(Extracted records)
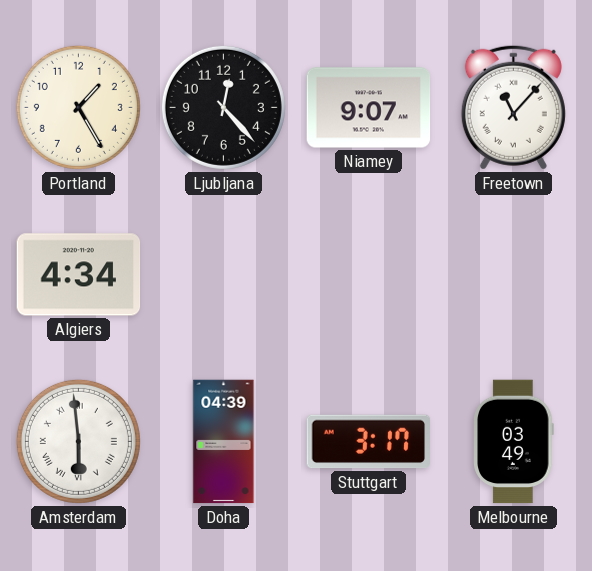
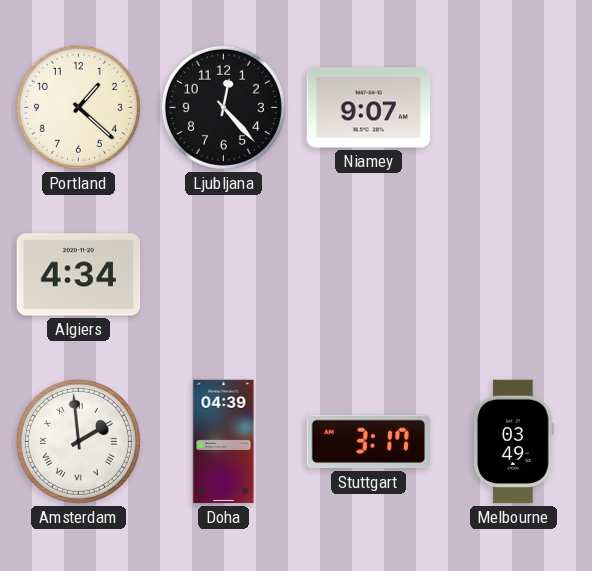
Portland: 1:25 -> 1:22
Freetown: 11:07 -> none
Amsterdam: 5:59 -> 1:59
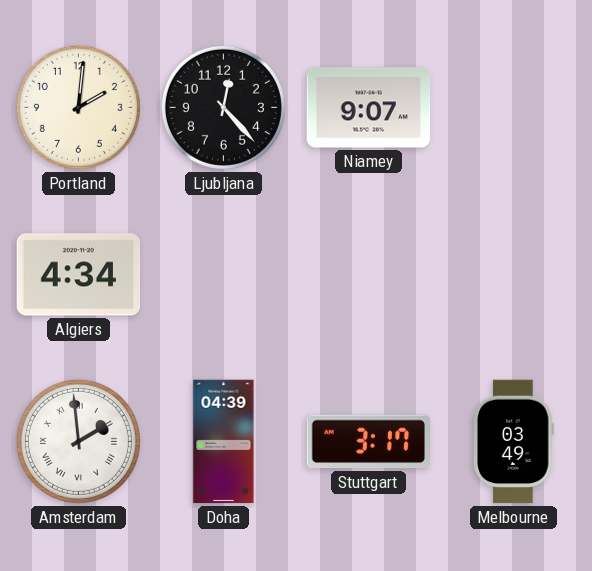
Portland: 1:22 -> 2:01
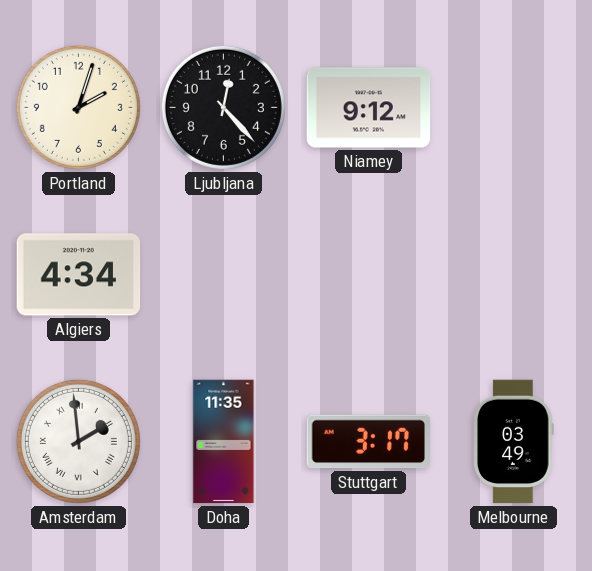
Portland: 2:01 -> 2:03
Niamey: 9:07 -> 9:12
Doha: 04:39 -> 11:35
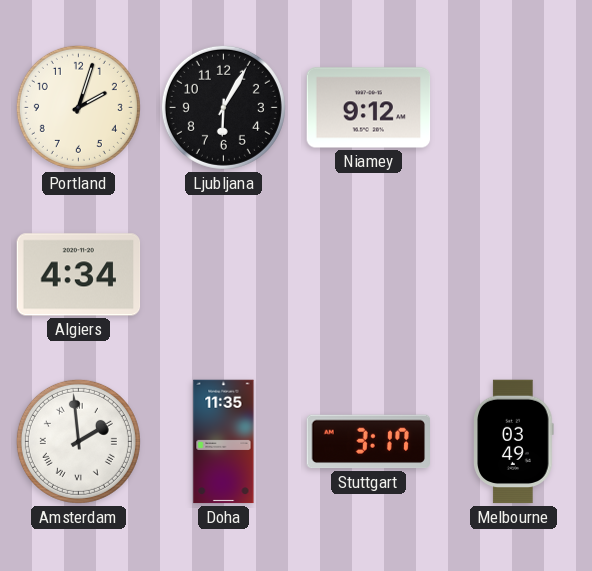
Ljubljana: 12:23 -> 6:05
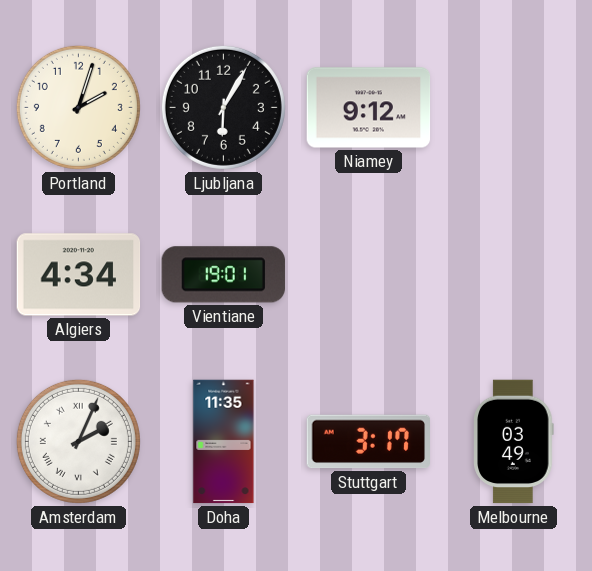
Vientiane: none -> 19:01
Amsterdam: 1:59 -> 2:04
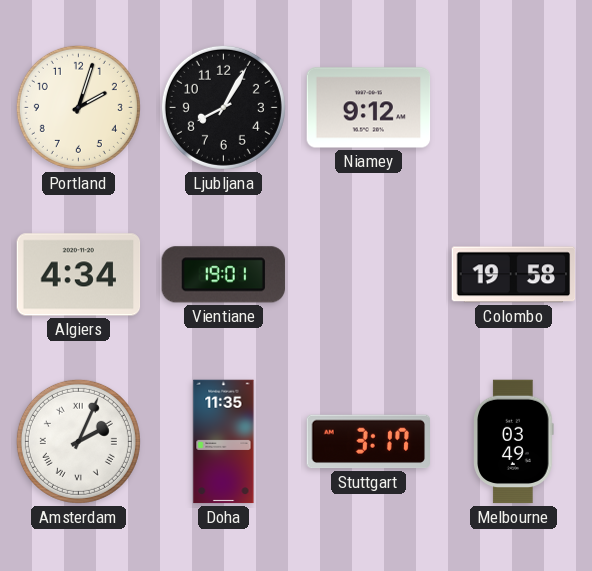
Ljubljana: 6:05 -> 8:05
Colombo: none -> 19:58
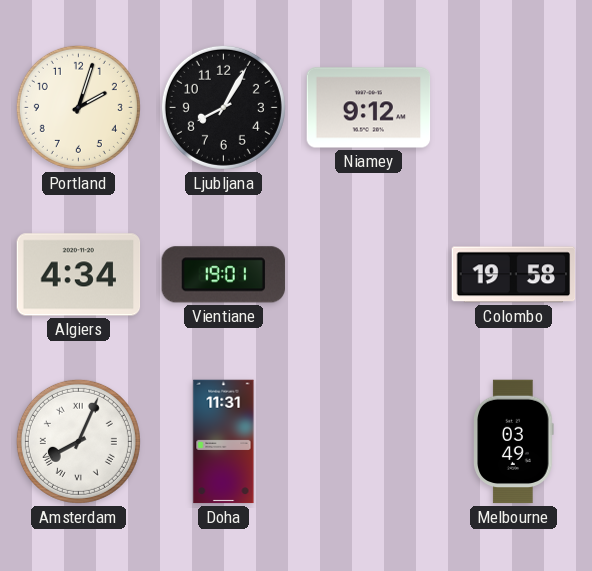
Amsterdam: 2:04 -> 8:04
Doha: 11:35 -> 11:31
Stuttgart: 3:17 -> none
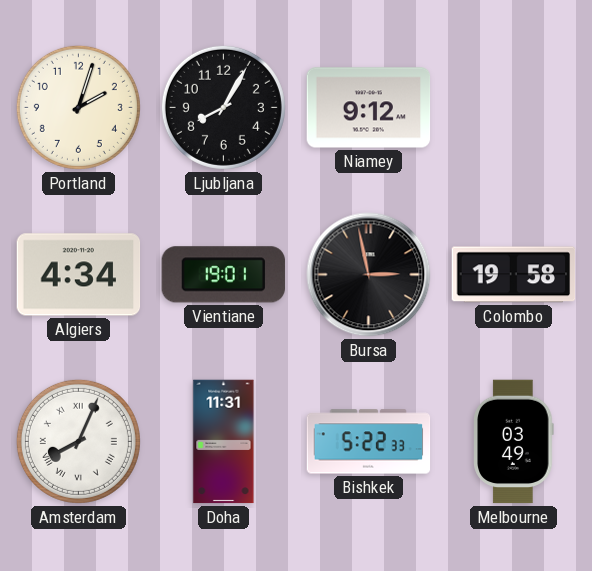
Bursa: none -> 2:58
Bishkek: none -> 5:22
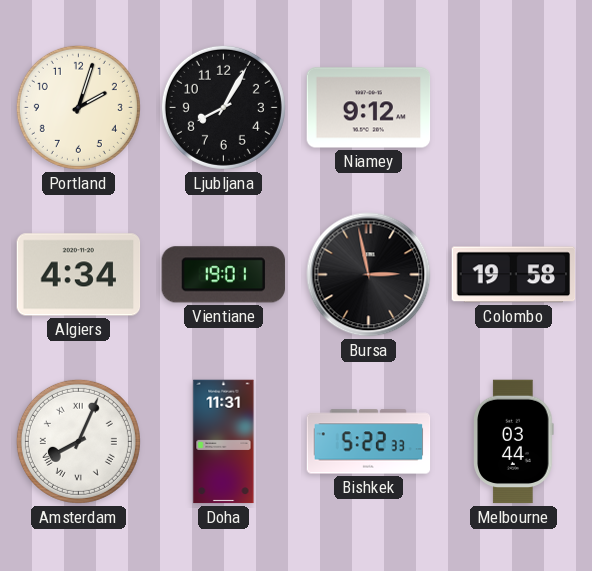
Melbourne: 03:49 -> 03:44
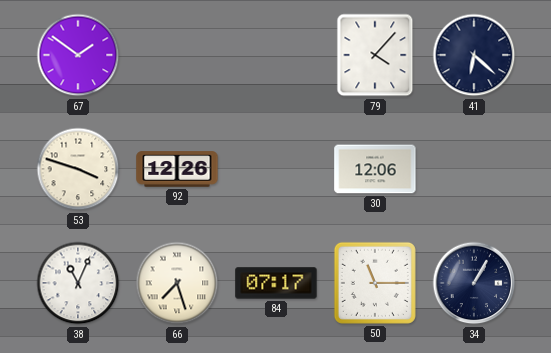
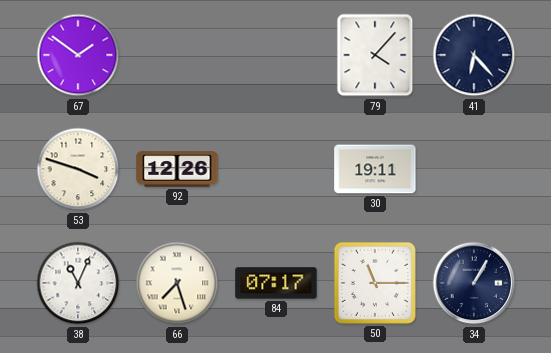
41: 6:22 -> 6:23
30: 12:06 -> 19:11
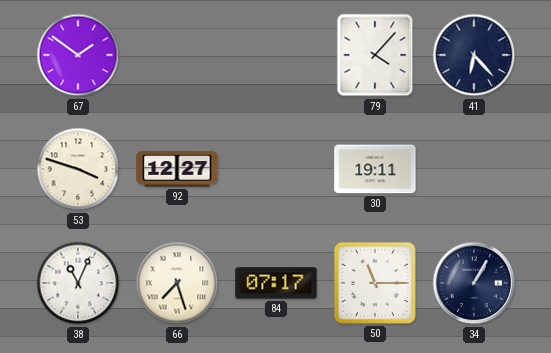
92: 12:26 -> 12:27
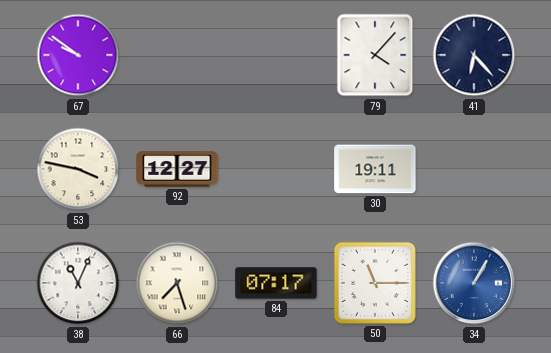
67: 1:51 -> 9:51
53: 3:48 -> 3:47
34 dial: navy -> blue
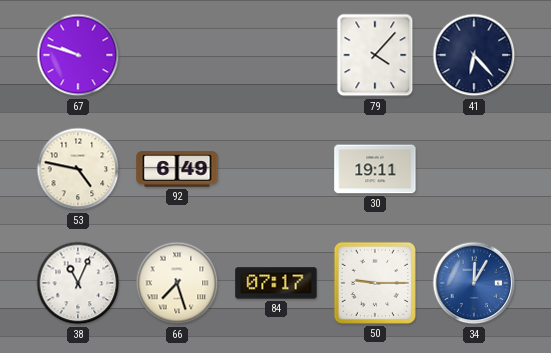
67: 9:51 -> 9:48
53: 3:47 -> 4:47
92: 12:27 -> 6:49
50: 11:15 -> 9:15
34: 1:05 -> 12:05
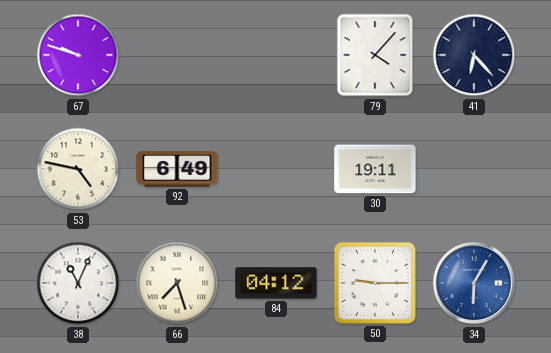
84: 07:17 -> 04:12
34: 12:05 -> 6:05
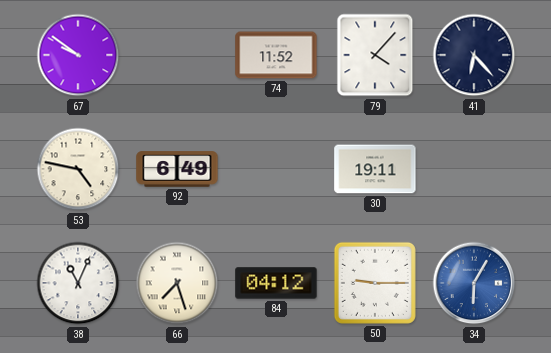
67: 9:48 -> 9:51
74: none -> 11:52
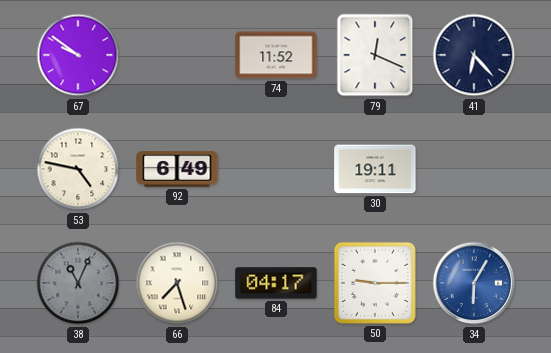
79: 4:07 -> 12:19
38 dial: white -> grey
84: 04:12 -> 04:17
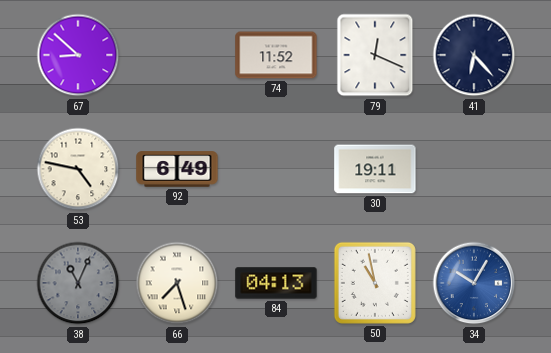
67: 9:51 -> 8:52
84: 04:17 -> 04:13
50: 9:15 -> 10:58
34: 6:05 -> 10:05
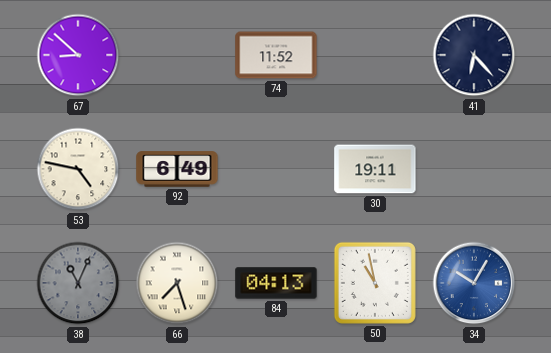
79: 12:19 -> none
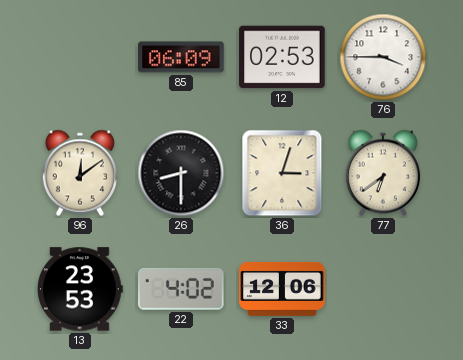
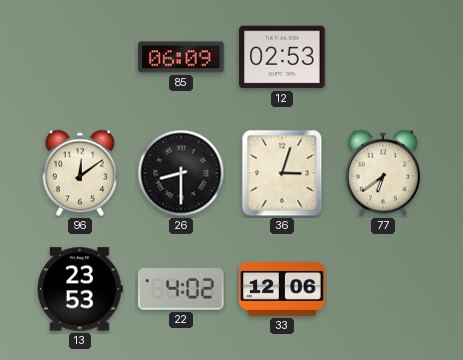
76: 3:45 -> none
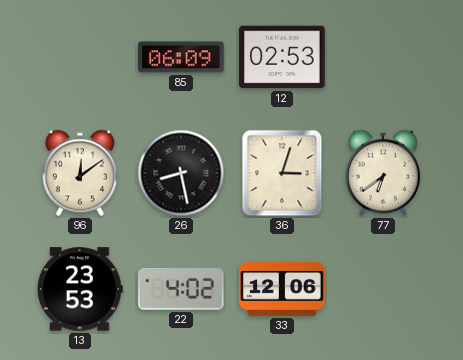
26: 8:30 -> 8:28
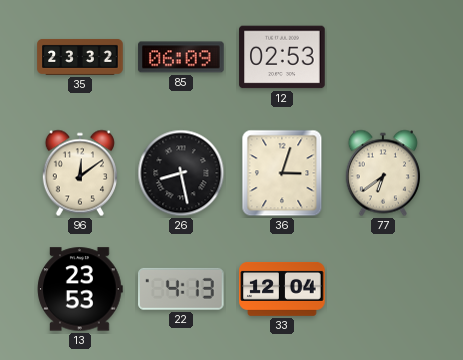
35: none -> 23:32
22: 4:02 -> 4:13
33: 12:06 -> 12:04
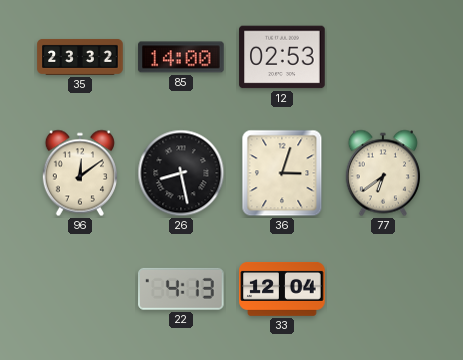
85: 06:09 -> 14:00
13: 23:53 -> none
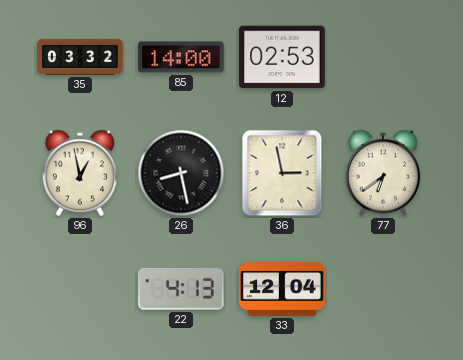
35: 23:32 -> 03:32
96: 12:09 -> 12:58
36: 3:03 -> 2:58
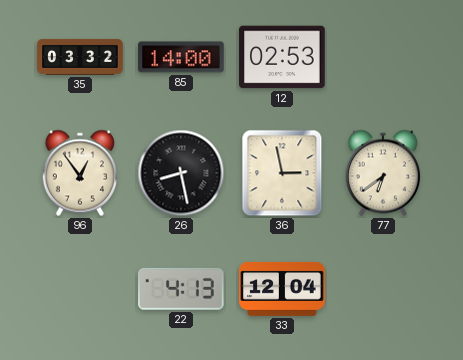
96: 12:58 -> 12:54
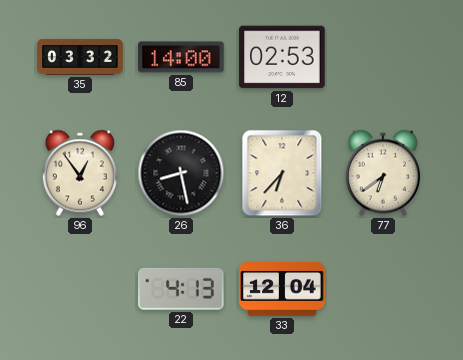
36: 2:58 -> 6:37
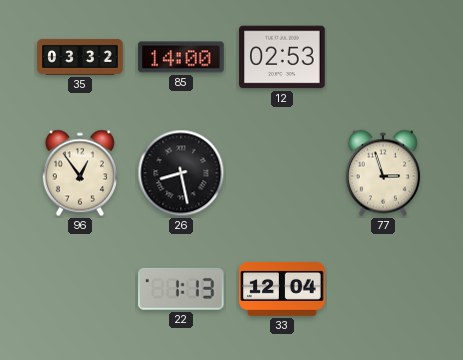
36: 6:37 -> none
77: 6:39 -> 2:57
22: 4:13 -> 1:13
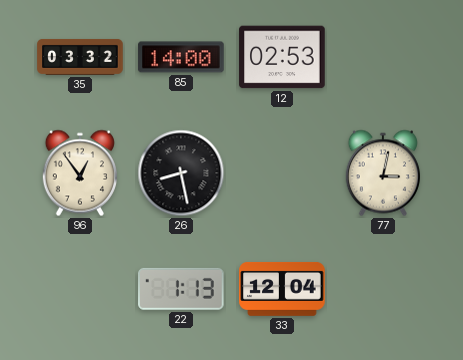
77: 2:57 -> 3:02
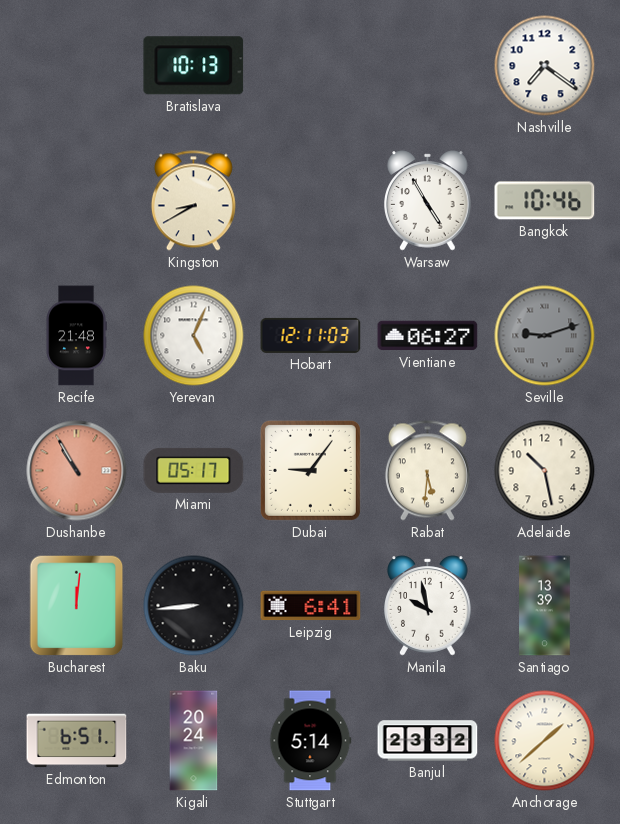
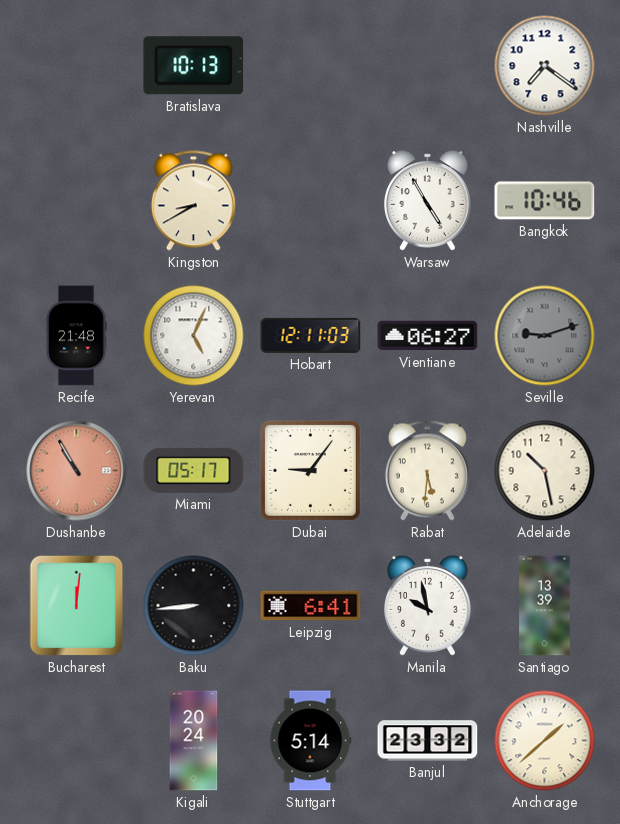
Edmonton: 6:51 -> none
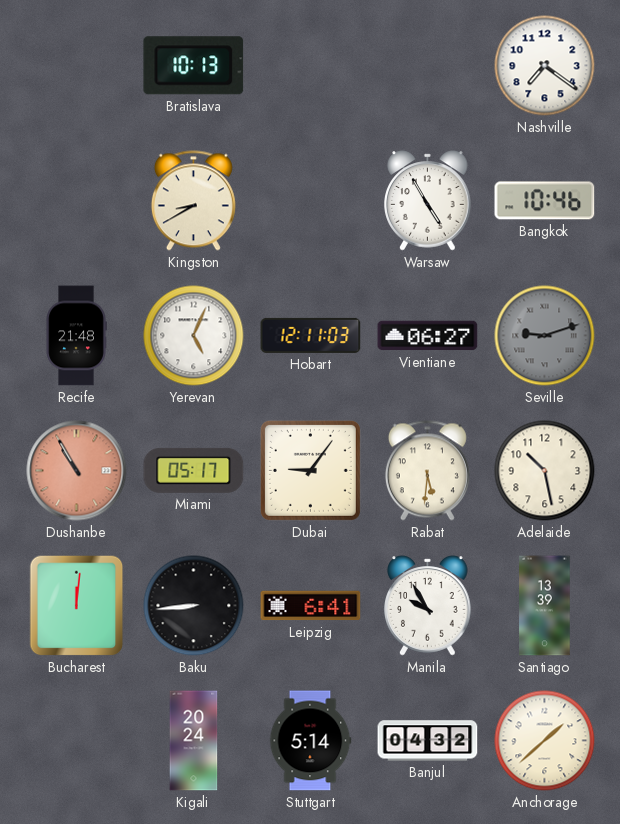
Manila: 9:58 -> 9:55
Banjul: 23:32 -> 04:32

▶ **Your objective**
Reproduce every line of the listing above verbatim, omitting the pictures.

▶ **Complete response**
Portland: 1:25 -> 1:22
Freetown: 11:07 -> none
Amsterdam: 5:59 -> 1:59
Portland: 1:22 -> 2:01
Portland: 2:01 -> 2:03
Niamey: 9:07 -> 9:12
Doha: 04:39 -> 11:35
Ljubljana: 12:23 -> 6:05
Vientiane: none -> 19:01
Amsterdam: 1:59 -> 2:04
Ljubljana: 6:05 -> 8:05
Colombo: none -> 19:58
Amsterdam: 2:04 -> 8:04
Doha: 11:35 -> 11:31
Stuttgart: 3:17 -> none
Bursa: none -> 2:58
Bishkek: none -> 5:22
Melbourne: 03:49 -> 03:44
41: 6:22 -> 6:23
30: 12:06 -> 19:11
92: 12:26 -> 12:27
67: 1:51 -> 9:51
53: 3:48 -> 3:47
34 dial: navy -> blue
67: 9:51 -> 9:48
53: 3:47 -> 4:47
92: 12:27 -> 6:49
50: 11:15 -> 9:15
34: 1:05 -> 12:05
84: 07:17 -> 04:12
34: 12:05 -> 6:05
67: 9:48 -> 9:51
74: none -> 11:52
79: 4:07 -> 12:19
38 dial: white -> grey
84: 04:12 -> 04:17
67: 9:51 -> 8:52
84: 04:17 -> 04:13
50: 9:15 -> 10:58
34: 6:05 -> 10:05
79: 12:19 -> none
76: 3:45 -> none
26: 8:30 -> 8:28
35: none -> 23:32
22: 4:02 -> 4:13
33: 12:06 -> 12:04
85: 06:09 -> 14:00
13: 23:53 -> none
35: 23:32 -> 03:32
96: 12:09 -> 12:58
36: 3:03 -> 2:58
96: 12:58 -> 12:54
36: 2:58 -> 6:37
36: 6:37 -> none
77: 6:39 -> 2:57
22: 4:13 -> 1:13
77: 2:57 -> 3:02
Edmonton: 6:51 -> none
Manila: 9:58 -> 9:55
Banjul: 23:32 -> 04:32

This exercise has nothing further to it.